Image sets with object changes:
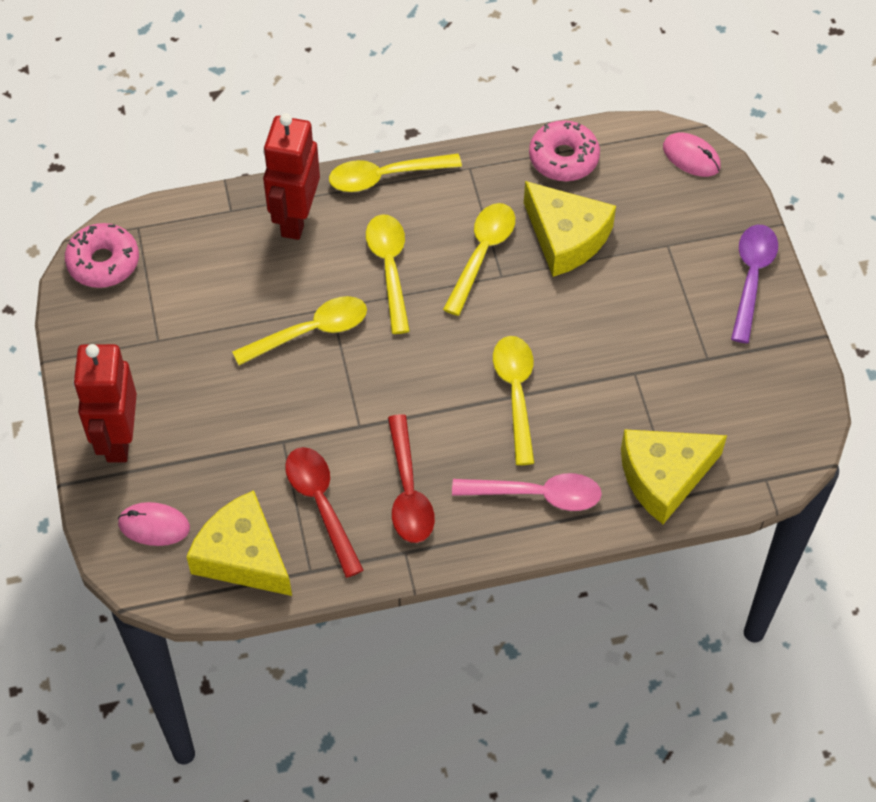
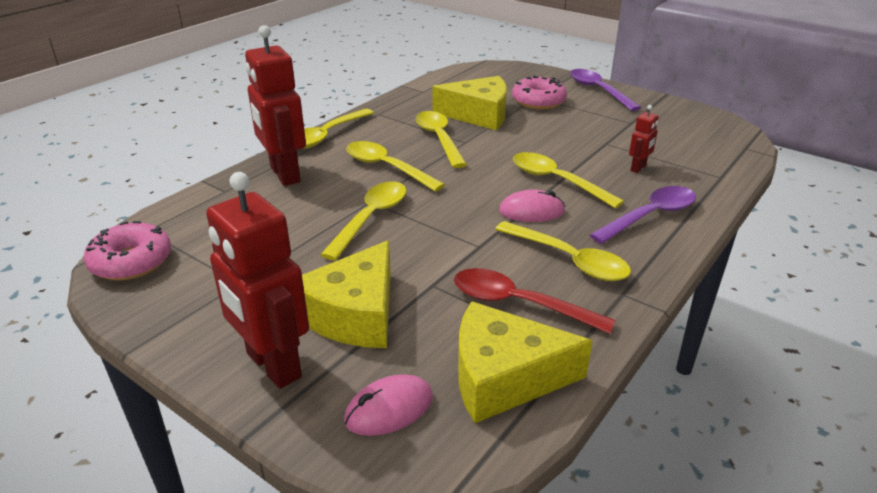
camera: 40 degrees left, 25 degrees down
(408, 491) = (568, 259): red spoon -> yellow spoon
(536, 495) = (650, 216): pink spoon -> purple spoon
(563, 158) = (430, 92): pink donut -> pink donut (538, 101)
(614, 430) = (638, 168): none -> red robot
(664, 477) = (700, 172): yellow cheese -> yellow cheese (354, 314)
(691, 157) = (497, 69): pink mouse -> pink mouse (531, 211)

• WHAT YOU WILL DO: Write the records above out again word for word, skipping each picture.

• OUTPUT FOR THIS EXERCISE:
camera: 40 degrees left, 25 degrees down
(408, 491) = (568, 259): red spoon -> yellow spoon
(536, 495) = (650, 216): pink spoon -> purple spoon
(563, 158) = (430, 92): pink donut -> pink donut (538, 101)
(614, 430) = (638, 168): none -> red robot
(664, 477) = (700, 172): yellow cheese -> yellow cheese (354, 314)
(691, 157) = (497, 69): pink mouse -> pink mouse (531, 211)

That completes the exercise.